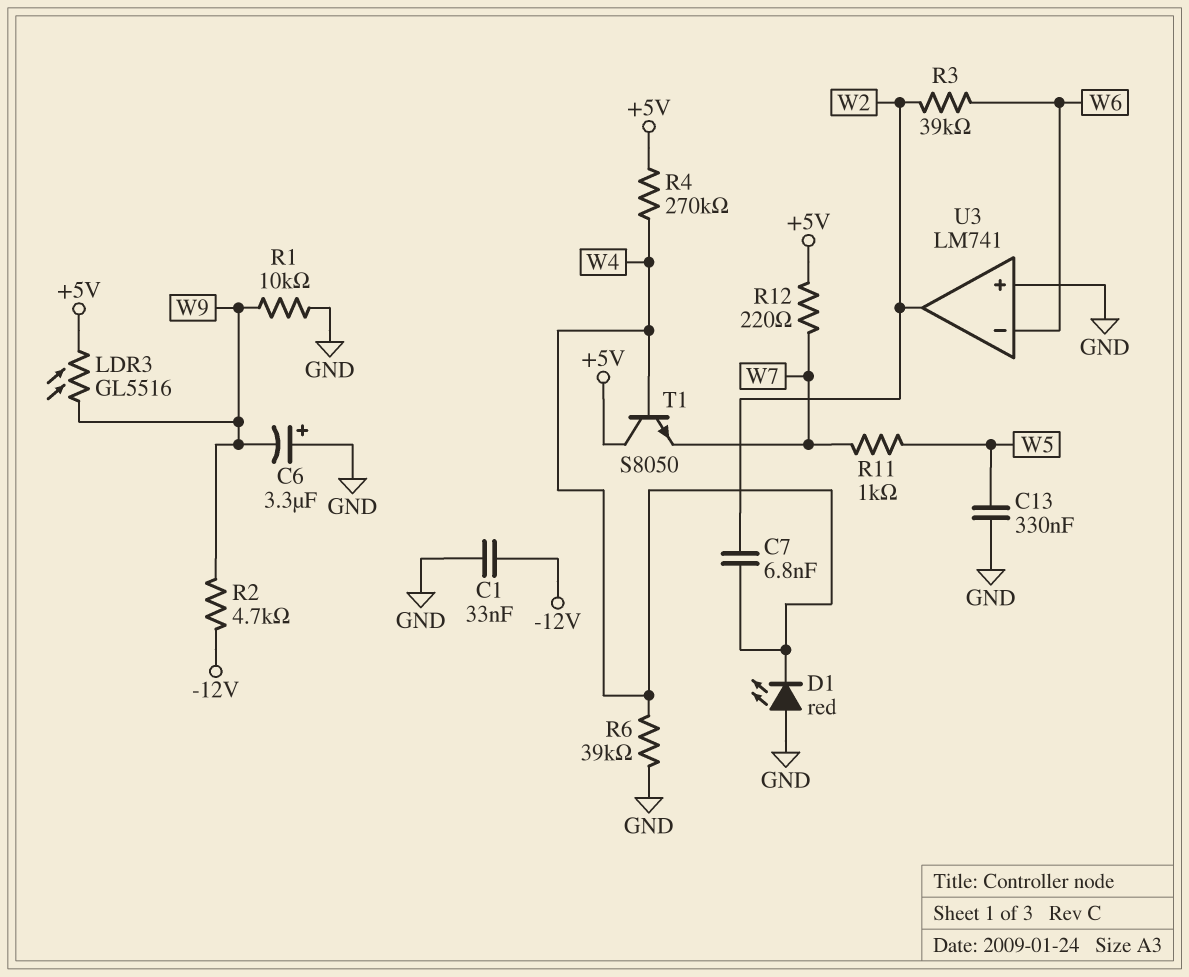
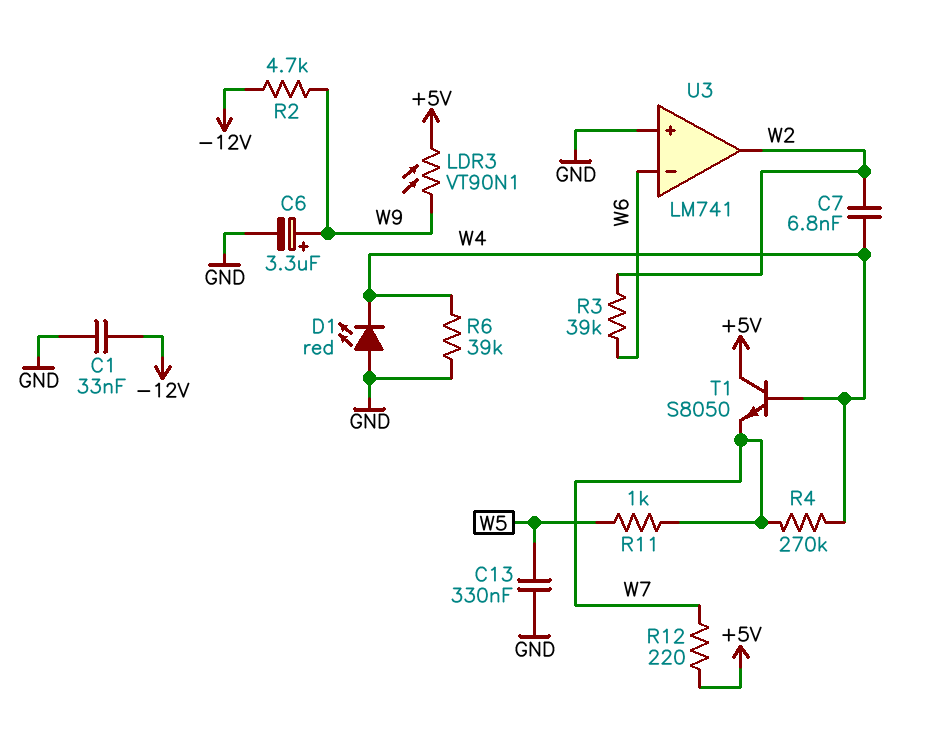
C6: 3.3uF (plus GND, minus W9) -> 3.3uF (plus W9, minus GND)
LDR3: GL5516 (+5V, W9) -> VT90N1 (+5V, W9)
R1: 10k (GND, W9) -> none
R4: 270k (+5V, W4) -> 270k (W4, W7)

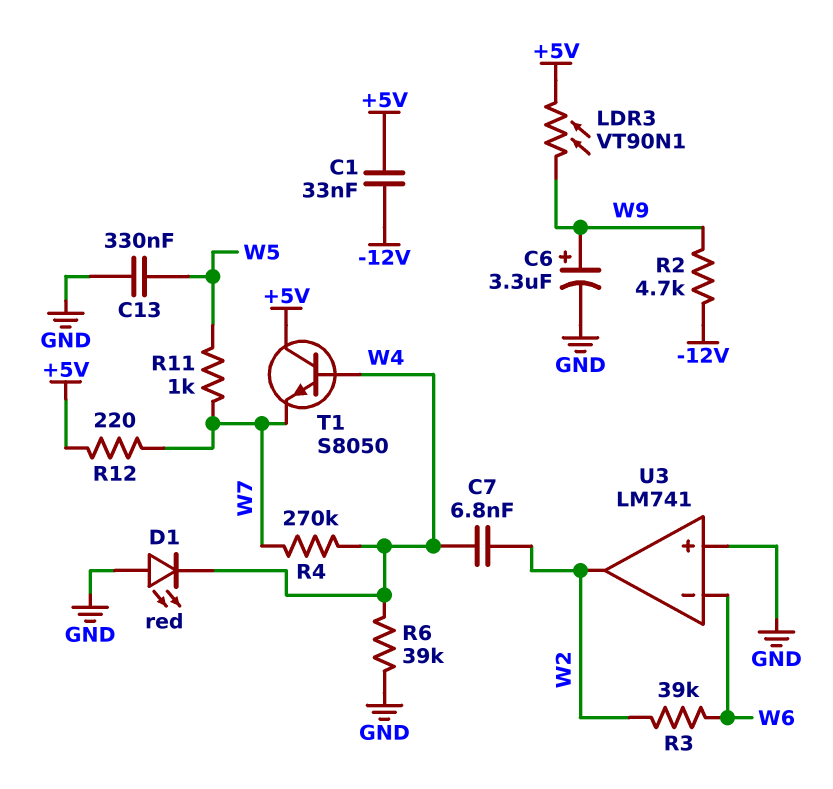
C1: 33nF (-12V, GND) -> 33nF (+5V, -12V)

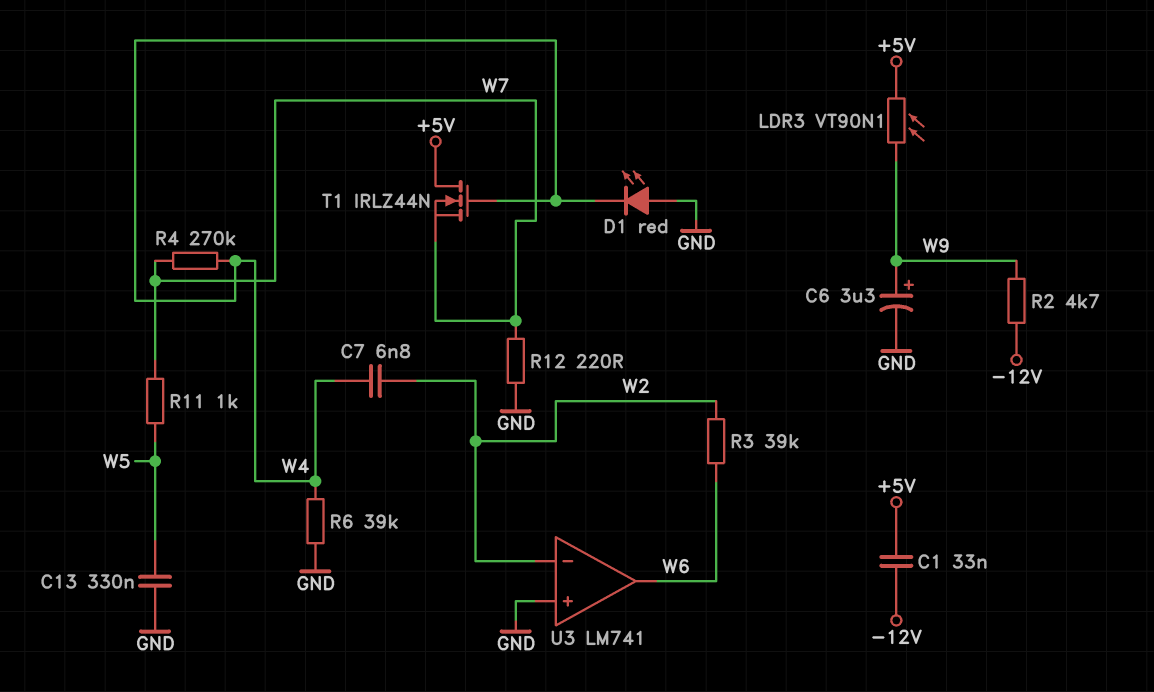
R12: 220 (+5V, W7) -> 220 (GND, W7)
T1: NPN S8050 (B W4, C +5V, E W7) -> NMOS IRLZ44N (G W4, D +5V, S W7)
U3 pin in-: W6 -> W2
U3 pin out: W2 -> W6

****************************************

§ **Task objective**
Output the line containing "T1: NPN S8050" together with all later lines of the entries, exactly as written, through the final line.

§ **Reply to the exercise**
T1: NPN S8050 (B W4, C +5V, E W7) -> NMOS IRLZ44N (G W4, D +5V, S W7)
U3 pin in-: W6 -> W2
U3 pin out: W2 -> W6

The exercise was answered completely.